* **About this task**
If a line in the records below contains the word "hexagon", copy it out.

Image sequences with motion text:

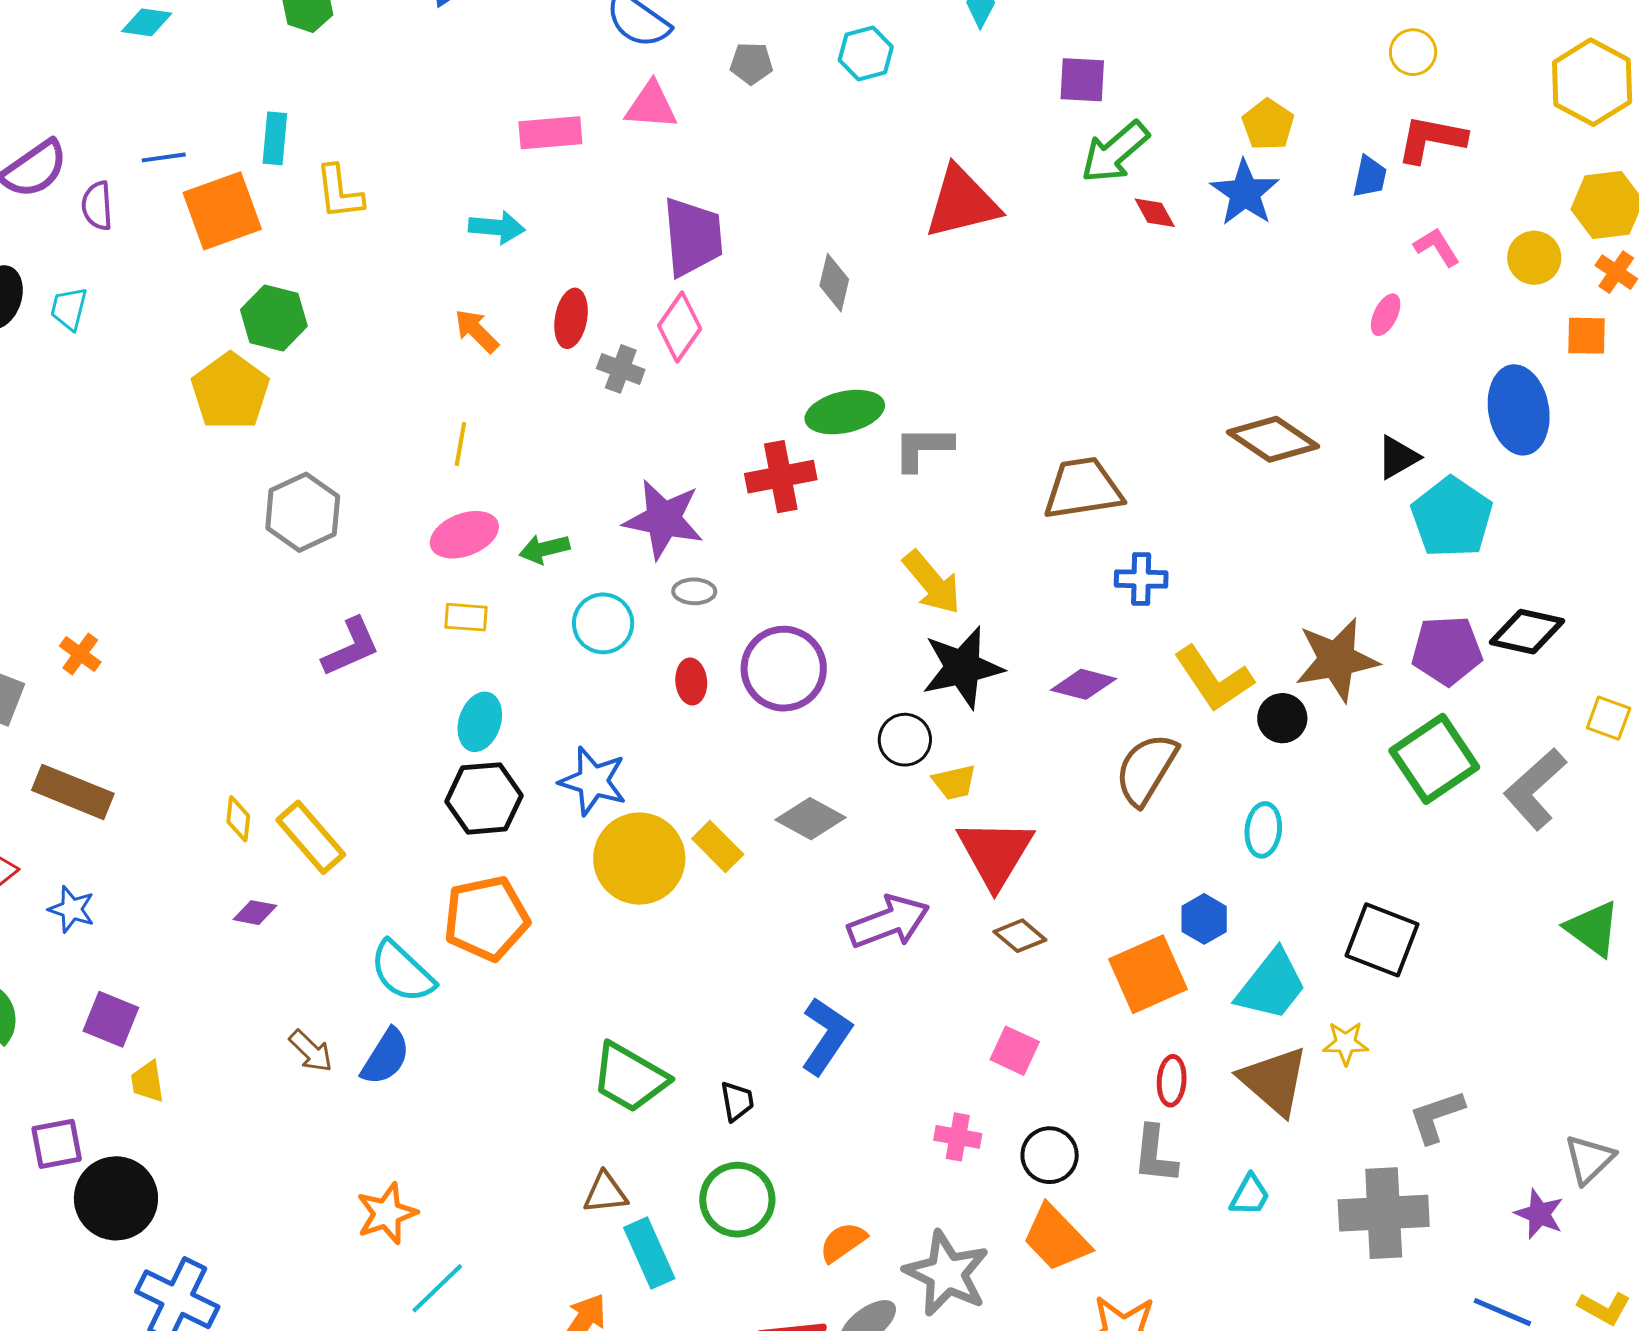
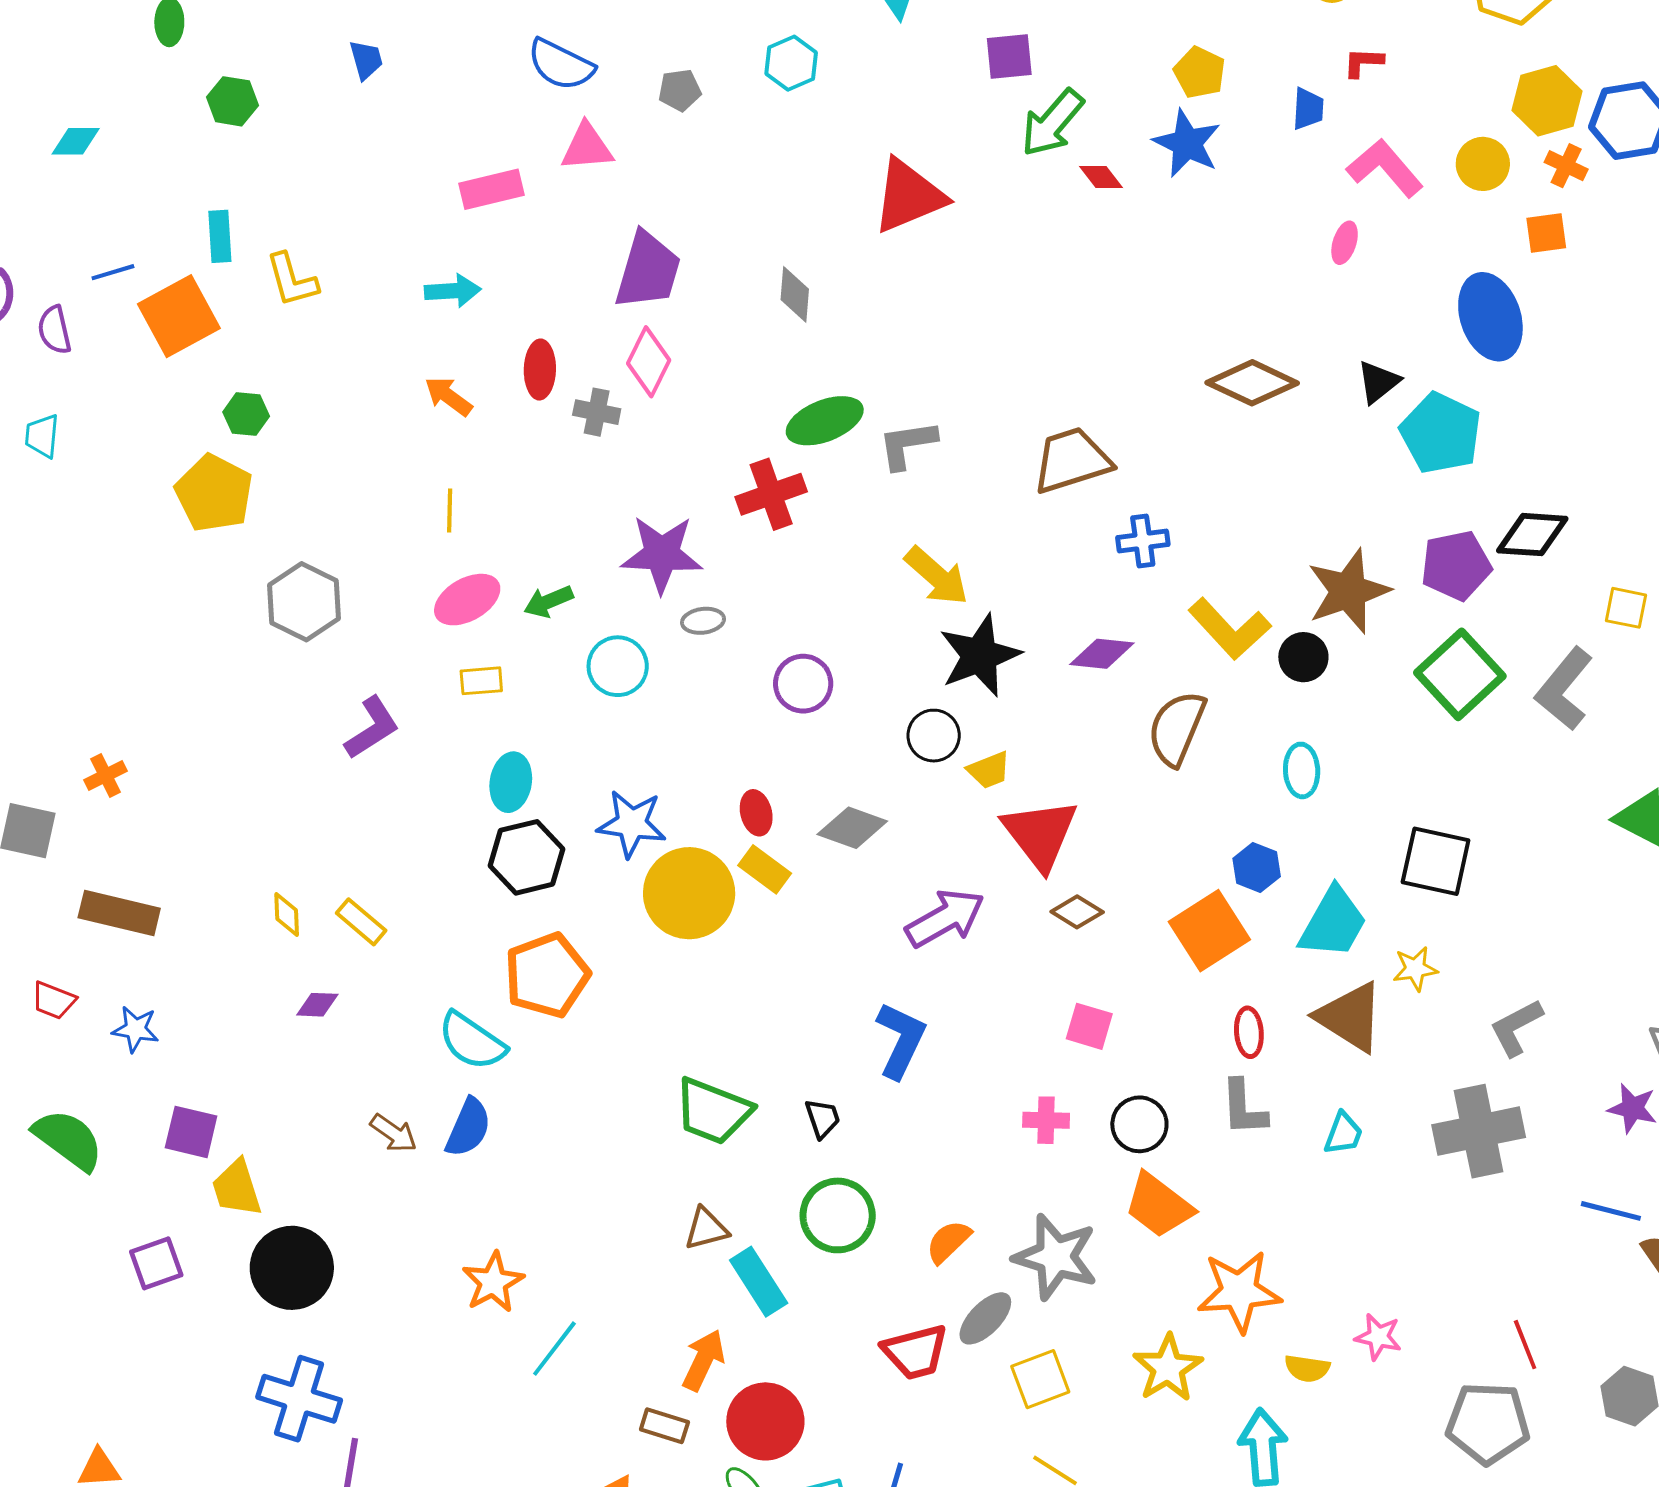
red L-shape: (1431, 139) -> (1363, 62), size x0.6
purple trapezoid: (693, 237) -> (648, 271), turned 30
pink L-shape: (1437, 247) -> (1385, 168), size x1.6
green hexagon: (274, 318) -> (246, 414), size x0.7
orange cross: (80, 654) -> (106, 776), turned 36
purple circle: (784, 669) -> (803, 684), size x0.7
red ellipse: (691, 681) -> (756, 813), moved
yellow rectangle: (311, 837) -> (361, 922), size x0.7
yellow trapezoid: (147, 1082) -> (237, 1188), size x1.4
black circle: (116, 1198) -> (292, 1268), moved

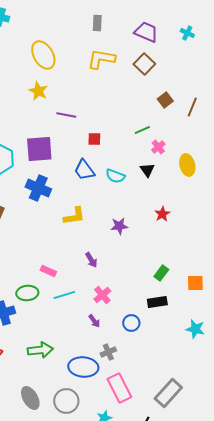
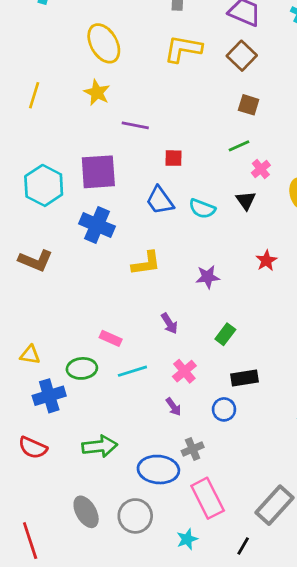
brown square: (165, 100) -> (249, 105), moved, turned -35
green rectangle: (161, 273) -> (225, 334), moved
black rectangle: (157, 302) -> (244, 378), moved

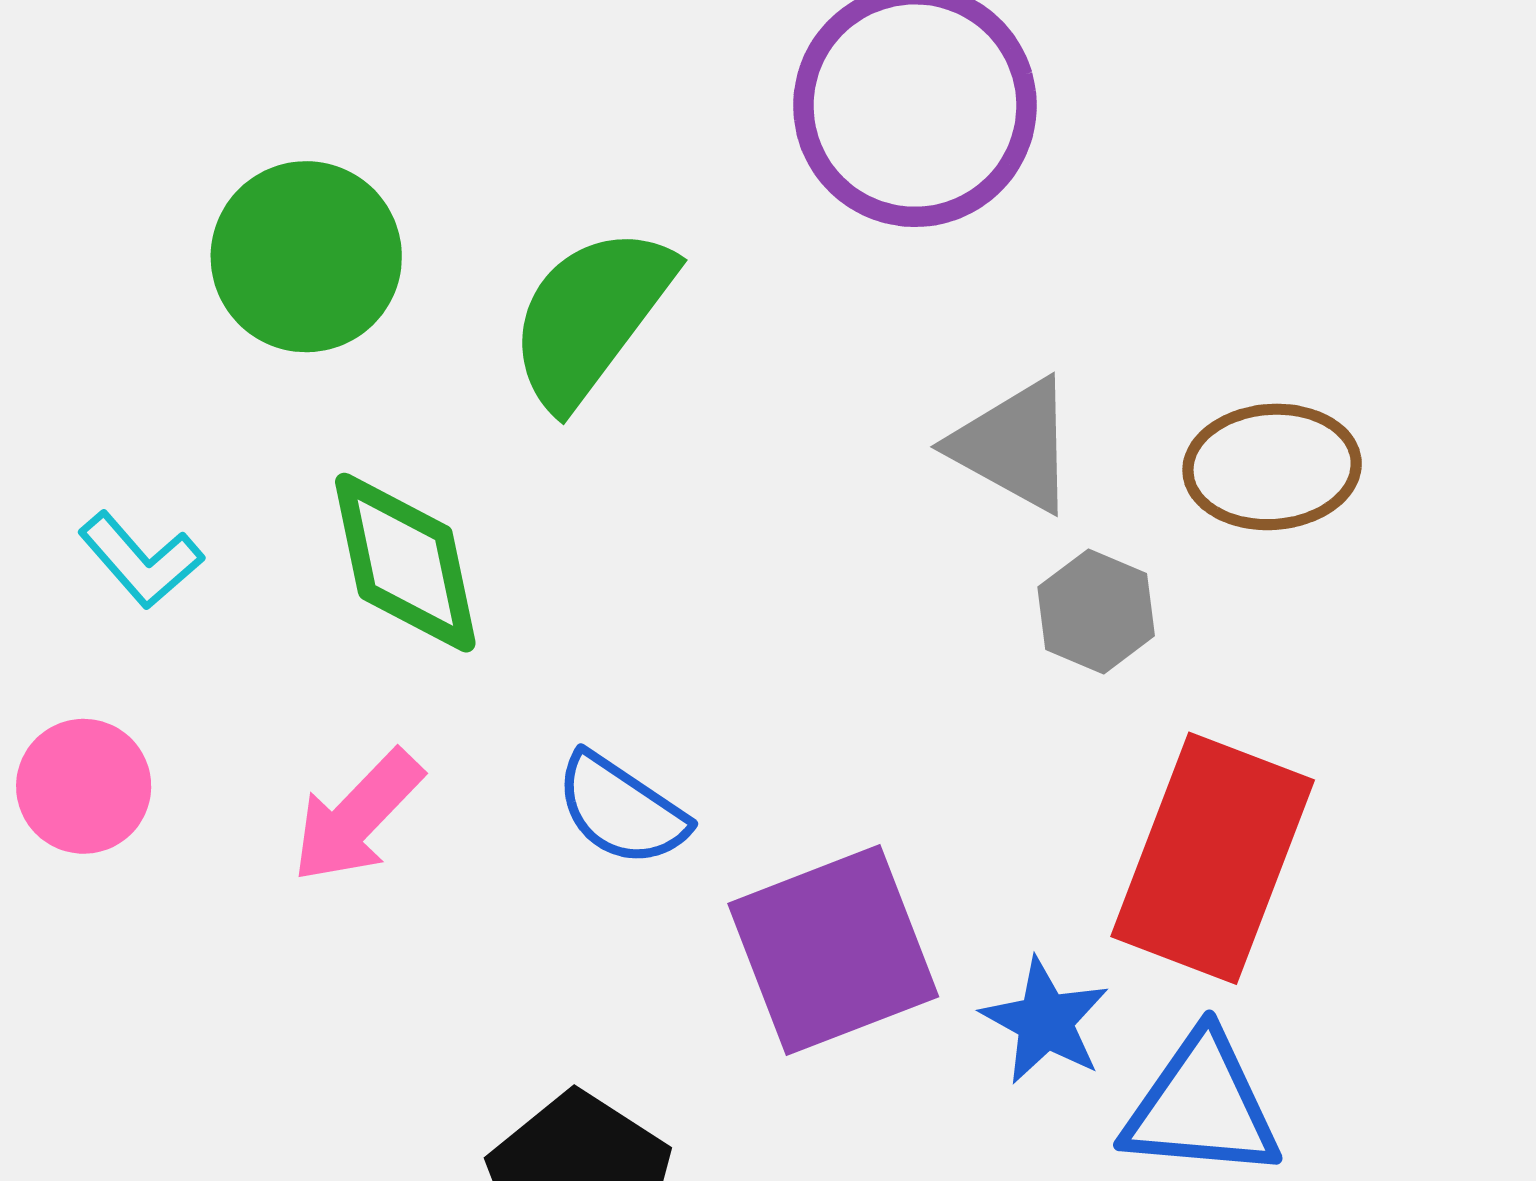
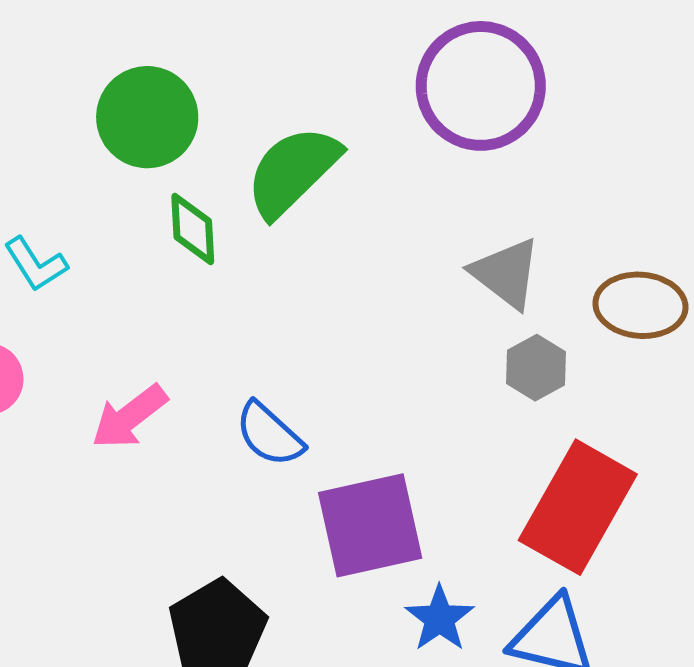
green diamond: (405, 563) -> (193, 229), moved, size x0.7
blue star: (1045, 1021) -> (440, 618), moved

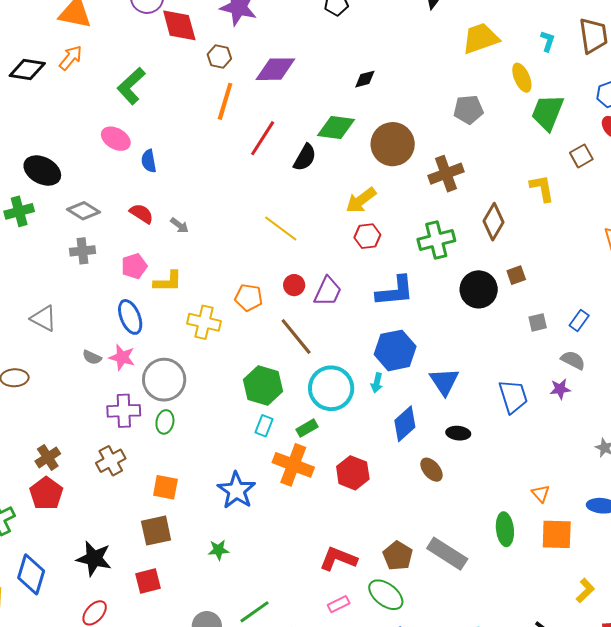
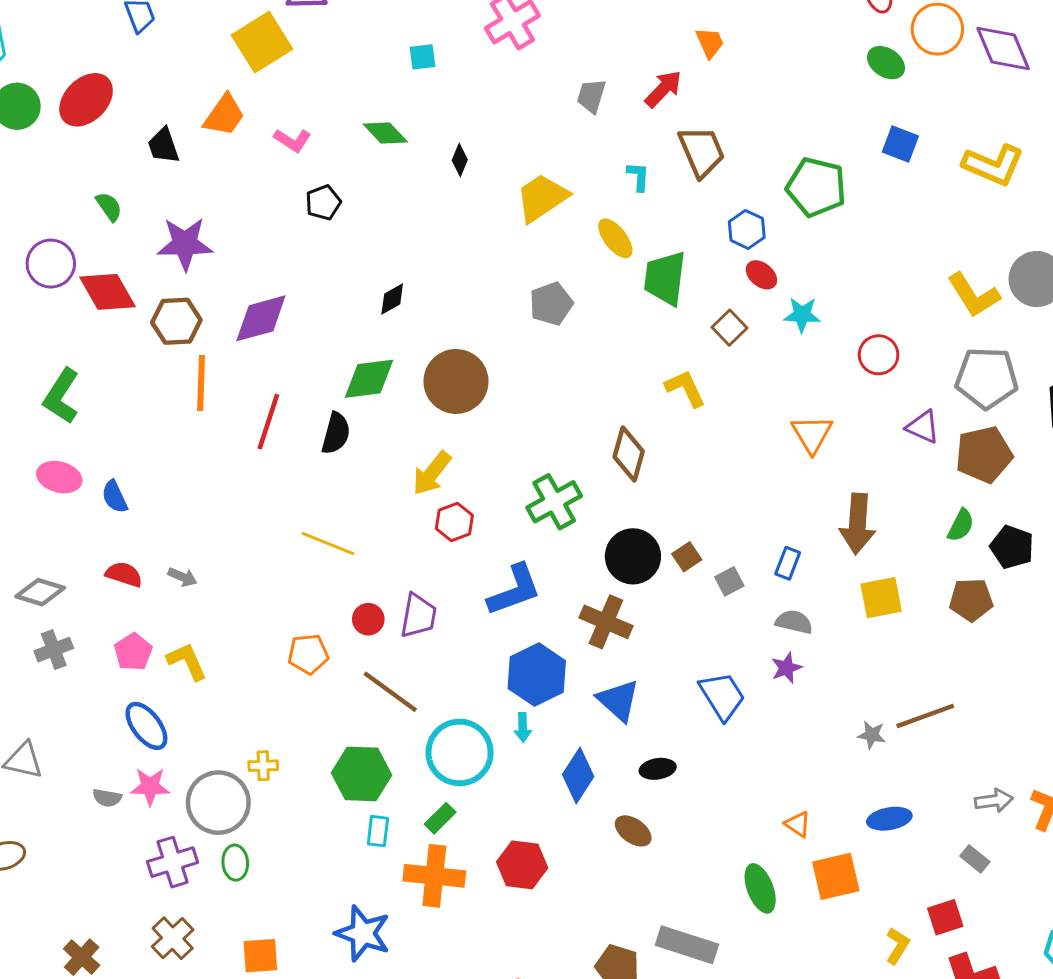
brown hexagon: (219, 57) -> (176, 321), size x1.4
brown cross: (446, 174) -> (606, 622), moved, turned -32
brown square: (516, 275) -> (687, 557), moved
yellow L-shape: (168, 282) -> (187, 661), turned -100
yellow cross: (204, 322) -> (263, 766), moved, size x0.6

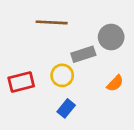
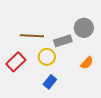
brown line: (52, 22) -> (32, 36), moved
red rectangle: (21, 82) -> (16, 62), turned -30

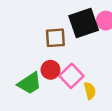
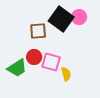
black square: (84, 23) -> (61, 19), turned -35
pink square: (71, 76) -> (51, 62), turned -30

* **Answer box**
green hexagon: (274, 318) -> (246, 414), size x0.7
brown hexagon: (219, 57) -> (176, 321), size x1.4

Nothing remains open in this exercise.